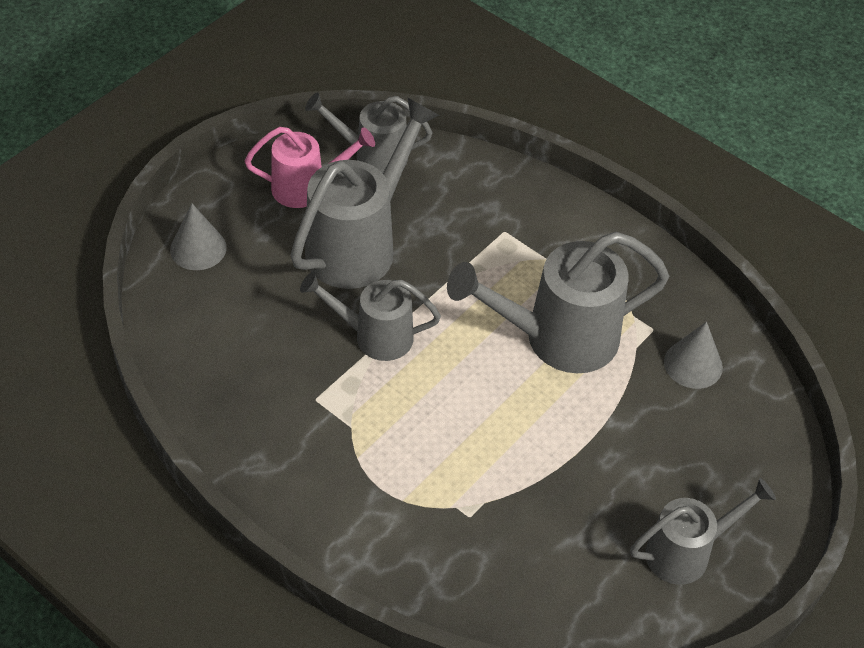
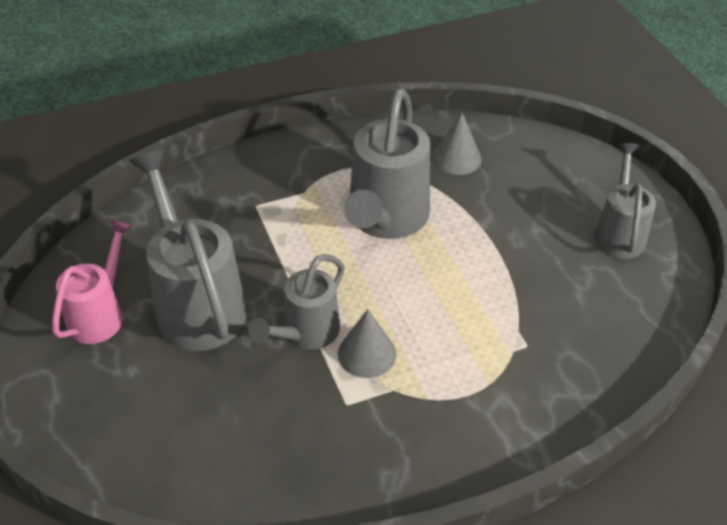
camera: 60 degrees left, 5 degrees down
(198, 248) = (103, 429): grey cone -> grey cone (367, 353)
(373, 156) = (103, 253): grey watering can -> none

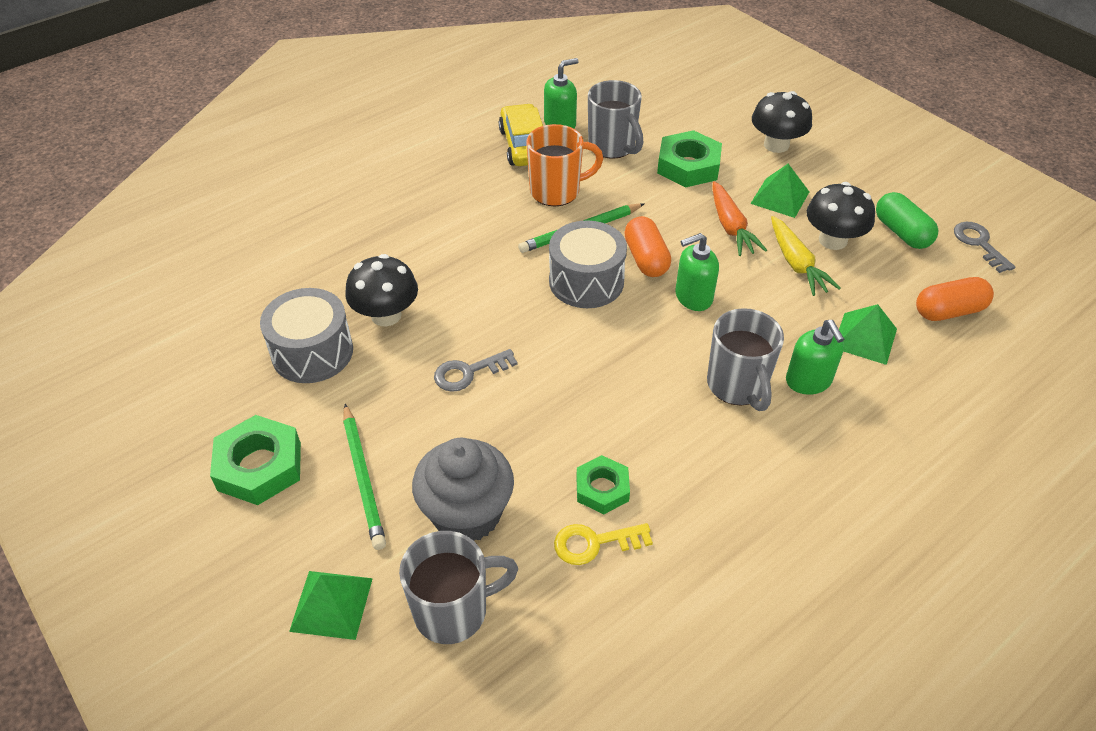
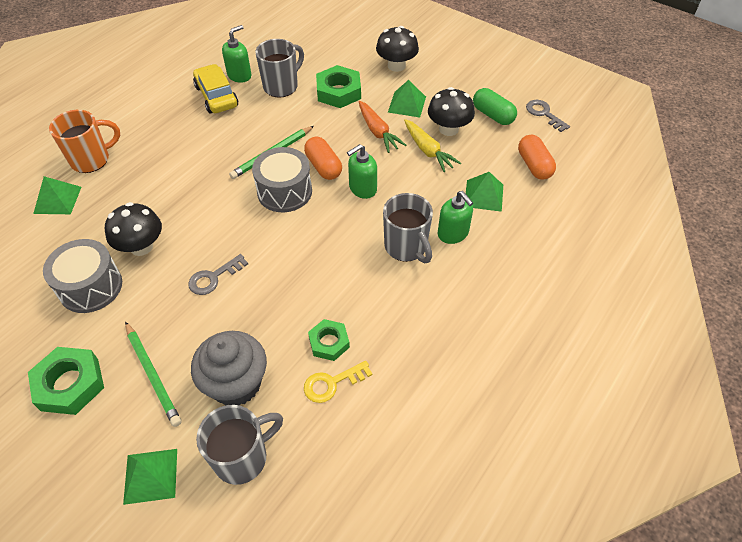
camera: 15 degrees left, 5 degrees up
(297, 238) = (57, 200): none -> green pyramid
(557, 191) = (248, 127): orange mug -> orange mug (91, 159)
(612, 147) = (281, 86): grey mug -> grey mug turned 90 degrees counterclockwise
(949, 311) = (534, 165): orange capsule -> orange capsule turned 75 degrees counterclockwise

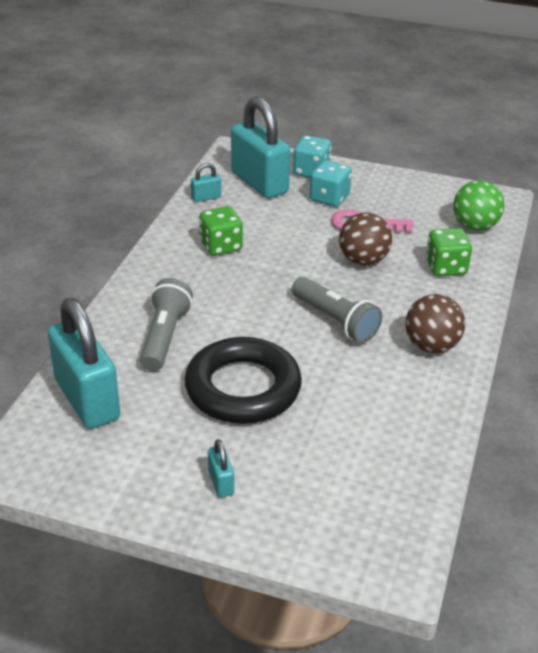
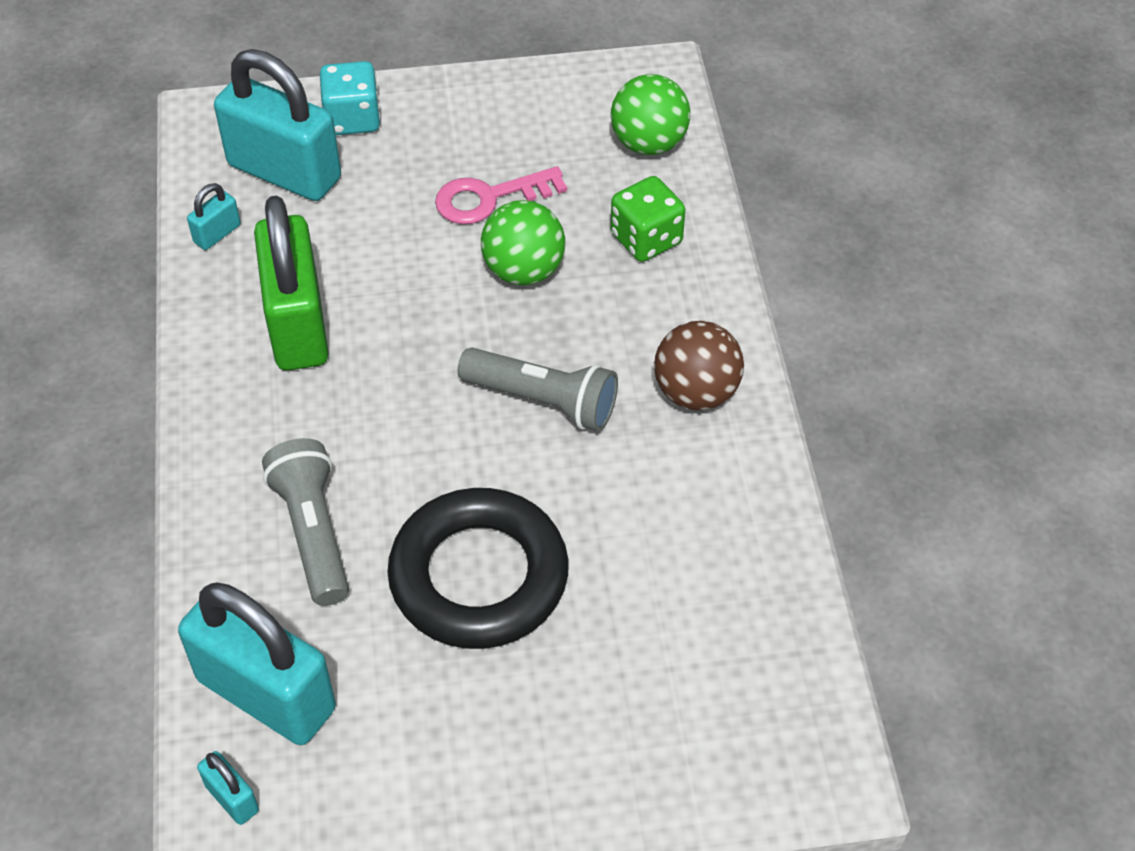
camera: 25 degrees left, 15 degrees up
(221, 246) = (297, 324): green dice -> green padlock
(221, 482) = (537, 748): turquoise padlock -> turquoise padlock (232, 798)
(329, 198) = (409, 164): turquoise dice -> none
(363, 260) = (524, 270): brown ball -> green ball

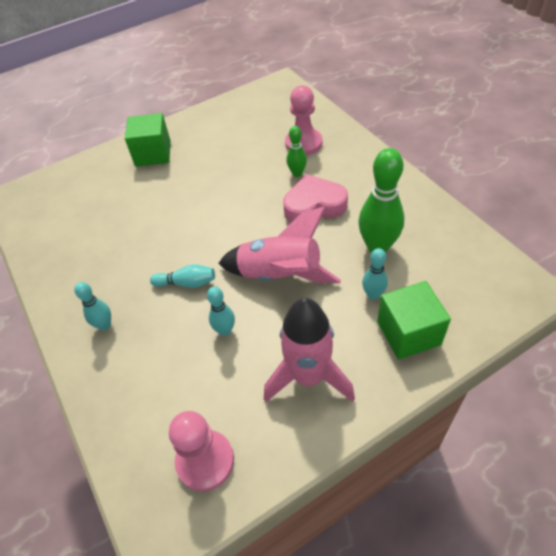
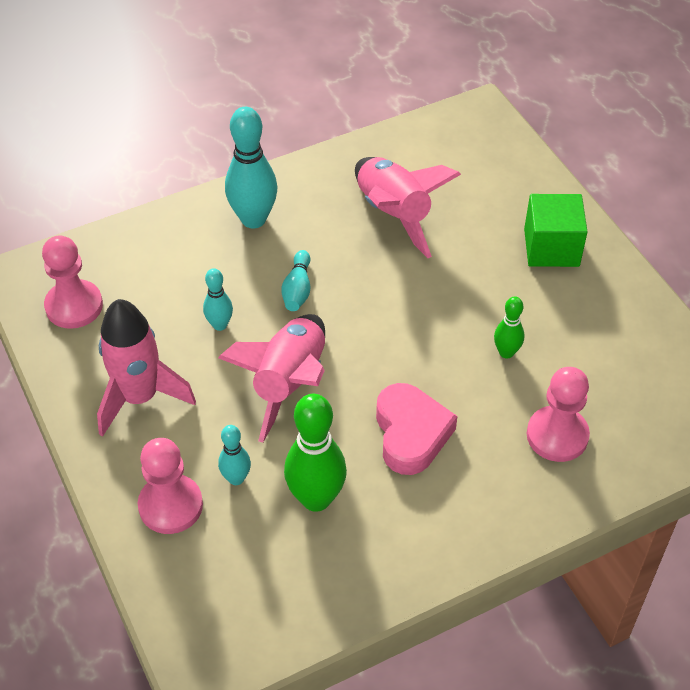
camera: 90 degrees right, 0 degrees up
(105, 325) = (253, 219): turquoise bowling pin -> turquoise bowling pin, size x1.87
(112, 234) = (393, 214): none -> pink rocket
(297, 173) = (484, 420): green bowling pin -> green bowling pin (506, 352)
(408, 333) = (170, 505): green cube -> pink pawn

* [TASK STATEMENT]: Here the answer is the exact run of lines above, from the line with "(112, 234) = (393, 214): none -> pink rocket" down to the last, and nothing else.

* [ANSWER AREA]:
(112, 234) = (393, 214): none -> pink rocket
(297, 173) = (484, 420): green bowling pin -> green bowling pin (506, 352)
(408, 333) = (170, 505): green cube -> pink pawn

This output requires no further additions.